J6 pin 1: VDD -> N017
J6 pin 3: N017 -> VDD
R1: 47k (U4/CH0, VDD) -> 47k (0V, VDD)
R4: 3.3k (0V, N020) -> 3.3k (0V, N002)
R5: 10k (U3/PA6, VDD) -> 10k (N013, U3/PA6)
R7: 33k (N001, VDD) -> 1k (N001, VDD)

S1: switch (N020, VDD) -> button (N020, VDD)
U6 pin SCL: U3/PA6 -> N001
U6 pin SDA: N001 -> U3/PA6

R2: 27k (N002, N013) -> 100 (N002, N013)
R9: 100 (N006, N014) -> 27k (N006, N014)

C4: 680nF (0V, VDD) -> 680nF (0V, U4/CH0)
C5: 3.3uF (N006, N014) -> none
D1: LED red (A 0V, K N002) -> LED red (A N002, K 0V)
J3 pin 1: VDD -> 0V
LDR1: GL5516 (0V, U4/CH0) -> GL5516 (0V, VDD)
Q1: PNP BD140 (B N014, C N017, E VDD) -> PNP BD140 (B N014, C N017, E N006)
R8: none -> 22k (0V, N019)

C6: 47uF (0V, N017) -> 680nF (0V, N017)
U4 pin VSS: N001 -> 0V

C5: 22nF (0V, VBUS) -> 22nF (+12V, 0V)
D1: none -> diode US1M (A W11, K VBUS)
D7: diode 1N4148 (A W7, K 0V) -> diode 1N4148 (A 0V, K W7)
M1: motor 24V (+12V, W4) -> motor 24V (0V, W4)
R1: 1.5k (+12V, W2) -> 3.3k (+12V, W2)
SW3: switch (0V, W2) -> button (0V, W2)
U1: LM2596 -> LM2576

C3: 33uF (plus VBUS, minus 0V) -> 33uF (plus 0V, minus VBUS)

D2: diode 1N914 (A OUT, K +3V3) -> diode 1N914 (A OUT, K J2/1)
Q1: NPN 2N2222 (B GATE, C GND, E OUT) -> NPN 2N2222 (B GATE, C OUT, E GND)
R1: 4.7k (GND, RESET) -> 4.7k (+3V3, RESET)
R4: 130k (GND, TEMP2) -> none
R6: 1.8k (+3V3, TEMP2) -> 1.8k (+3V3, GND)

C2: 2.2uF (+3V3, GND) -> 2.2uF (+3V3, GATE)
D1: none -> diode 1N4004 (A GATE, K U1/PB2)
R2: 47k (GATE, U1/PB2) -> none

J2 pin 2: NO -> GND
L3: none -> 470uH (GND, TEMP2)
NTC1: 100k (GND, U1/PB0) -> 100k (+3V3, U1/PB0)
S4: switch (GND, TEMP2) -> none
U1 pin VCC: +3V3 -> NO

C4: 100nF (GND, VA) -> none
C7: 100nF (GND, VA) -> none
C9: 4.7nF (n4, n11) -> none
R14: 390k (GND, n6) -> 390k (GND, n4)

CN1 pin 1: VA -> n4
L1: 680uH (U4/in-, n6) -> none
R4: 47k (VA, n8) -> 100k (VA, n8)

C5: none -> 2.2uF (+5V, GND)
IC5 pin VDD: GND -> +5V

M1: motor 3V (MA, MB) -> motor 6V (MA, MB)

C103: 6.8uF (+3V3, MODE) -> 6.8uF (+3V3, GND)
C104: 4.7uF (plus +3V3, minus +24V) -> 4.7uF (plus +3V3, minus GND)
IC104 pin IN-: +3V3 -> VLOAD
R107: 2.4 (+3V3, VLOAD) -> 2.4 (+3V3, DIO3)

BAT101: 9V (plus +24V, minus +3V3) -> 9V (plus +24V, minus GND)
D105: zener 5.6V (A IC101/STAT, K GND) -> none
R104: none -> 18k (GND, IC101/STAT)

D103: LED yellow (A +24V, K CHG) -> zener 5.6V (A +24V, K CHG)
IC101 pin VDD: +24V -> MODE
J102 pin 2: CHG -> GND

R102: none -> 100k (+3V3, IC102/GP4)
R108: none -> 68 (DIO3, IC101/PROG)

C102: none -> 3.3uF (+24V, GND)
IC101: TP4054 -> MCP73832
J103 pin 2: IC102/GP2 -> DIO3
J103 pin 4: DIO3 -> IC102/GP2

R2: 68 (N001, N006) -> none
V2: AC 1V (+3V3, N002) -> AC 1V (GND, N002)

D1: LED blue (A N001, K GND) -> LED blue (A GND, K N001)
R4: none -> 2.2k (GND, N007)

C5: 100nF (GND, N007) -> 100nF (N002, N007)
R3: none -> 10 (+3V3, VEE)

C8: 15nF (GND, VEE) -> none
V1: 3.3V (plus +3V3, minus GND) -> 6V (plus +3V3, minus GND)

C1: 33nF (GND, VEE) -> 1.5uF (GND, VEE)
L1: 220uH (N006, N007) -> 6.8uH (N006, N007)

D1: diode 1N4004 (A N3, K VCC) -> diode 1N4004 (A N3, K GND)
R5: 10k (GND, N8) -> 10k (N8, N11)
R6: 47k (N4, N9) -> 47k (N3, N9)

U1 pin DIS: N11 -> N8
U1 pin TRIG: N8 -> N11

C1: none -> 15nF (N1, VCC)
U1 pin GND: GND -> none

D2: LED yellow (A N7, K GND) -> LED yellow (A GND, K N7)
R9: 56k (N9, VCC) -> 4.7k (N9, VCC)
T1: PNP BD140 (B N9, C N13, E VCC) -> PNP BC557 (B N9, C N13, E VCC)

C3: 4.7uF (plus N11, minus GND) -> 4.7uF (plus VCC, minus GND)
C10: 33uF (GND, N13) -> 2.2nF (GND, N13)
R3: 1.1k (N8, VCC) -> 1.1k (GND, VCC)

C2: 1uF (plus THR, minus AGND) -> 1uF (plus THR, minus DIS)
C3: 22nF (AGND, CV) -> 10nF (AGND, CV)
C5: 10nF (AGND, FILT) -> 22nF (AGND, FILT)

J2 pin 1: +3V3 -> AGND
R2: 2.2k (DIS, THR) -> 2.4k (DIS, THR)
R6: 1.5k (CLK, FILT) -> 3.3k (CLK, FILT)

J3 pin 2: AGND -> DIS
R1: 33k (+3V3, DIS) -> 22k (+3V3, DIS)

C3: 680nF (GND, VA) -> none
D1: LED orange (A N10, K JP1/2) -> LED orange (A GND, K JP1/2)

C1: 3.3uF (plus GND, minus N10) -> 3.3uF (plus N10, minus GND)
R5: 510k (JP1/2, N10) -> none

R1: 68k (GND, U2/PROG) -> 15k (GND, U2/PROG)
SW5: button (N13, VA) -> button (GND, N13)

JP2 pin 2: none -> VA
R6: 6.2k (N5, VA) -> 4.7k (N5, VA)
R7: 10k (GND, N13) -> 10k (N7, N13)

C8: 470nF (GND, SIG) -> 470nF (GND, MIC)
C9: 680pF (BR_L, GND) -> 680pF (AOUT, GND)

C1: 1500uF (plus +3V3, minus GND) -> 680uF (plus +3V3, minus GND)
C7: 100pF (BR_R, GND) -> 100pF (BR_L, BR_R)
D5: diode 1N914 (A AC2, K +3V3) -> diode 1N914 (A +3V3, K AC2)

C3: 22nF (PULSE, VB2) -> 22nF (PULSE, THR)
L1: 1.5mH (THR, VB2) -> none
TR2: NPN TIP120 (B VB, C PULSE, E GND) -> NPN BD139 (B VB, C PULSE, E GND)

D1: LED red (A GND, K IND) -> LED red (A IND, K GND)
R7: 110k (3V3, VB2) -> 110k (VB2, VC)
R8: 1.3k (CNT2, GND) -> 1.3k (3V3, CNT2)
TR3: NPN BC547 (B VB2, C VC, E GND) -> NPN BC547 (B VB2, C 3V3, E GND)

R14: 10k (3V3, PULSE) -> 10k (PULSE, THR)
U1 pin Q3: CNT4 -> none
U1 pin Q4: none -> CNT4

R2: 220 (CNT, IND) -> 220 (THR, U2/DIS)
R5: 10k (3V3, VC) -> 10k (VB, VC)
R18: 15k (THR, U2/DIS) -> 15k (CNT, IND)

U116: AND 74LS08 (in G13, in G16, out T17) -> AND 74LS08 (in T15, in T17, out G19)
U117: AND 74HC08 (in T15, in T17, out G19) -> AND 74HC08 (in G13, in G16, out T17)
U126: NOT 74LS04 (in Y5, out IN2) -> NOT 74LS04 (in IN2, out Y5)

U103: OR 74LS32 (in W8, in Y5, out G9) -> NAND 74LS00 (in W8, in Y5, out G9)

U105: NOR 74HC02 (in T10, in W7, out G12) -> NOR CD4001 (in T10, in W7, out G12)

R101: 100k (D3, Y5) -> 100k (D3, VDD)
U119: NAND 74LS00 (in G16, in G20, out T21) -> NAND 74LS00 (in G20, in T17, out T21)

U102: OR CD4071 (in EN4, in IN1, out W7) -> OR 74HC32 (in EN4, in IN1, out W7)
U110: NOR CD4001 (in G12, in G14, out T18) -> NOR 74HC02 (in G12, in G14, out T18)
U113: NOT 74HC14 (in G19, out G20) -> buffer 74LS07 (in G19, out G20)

To do:
Would you copy out exactly the lines above that start at the one containing "C2: 2.2uF (+3V3, GND) -> 2.2uF (+3V3, GATE)" and end at the one containing "C103: 6.8uF (+3V3, MODE) -> 6.8uF (+3V3, GND)", inclusive?

Answer to this problem:
C2: 2.2uF (+3V3, GND) -> 2.2uF (+3V3, GATE)
D1: none -> diode 1N4004 (A GATE, K U1/PB2)
R2: 47k (GATE, U1/PB2) -> none

J2 pin 2: NO -> GND
L3: none -> 470uH (GND, TEMP2)
NTC1: 100k (GND, U1/PB0) -> 100k (+3V3, U1/PB0)
S4: switch (GND, TEMP2) -> none
U1 pin VCC: +3V3 -> NO

C4: 100nF (GND, VA) -> none
C7: 100nF (GND, VA) -> none
C9: 4.7nF (n4, n11) -> none
R14: 390k (GND, n6) -> 390k (GND, n4)

CN1 pin 1: VA -> n4
L1: 680uH (U4/in-, n6) -> none
R4: 47k (VA, n8) -> 100k (VA, n8)

C5: none -> 2.2uF (+5V, GND)
IC5 pin VDD: GND -> +5V

M1: motor 3V (MA, MB) -> motor 6V (MA, MB)

C103: 6.8uF (+3V3, MODE) -> 6.8uF (+3V3, GND)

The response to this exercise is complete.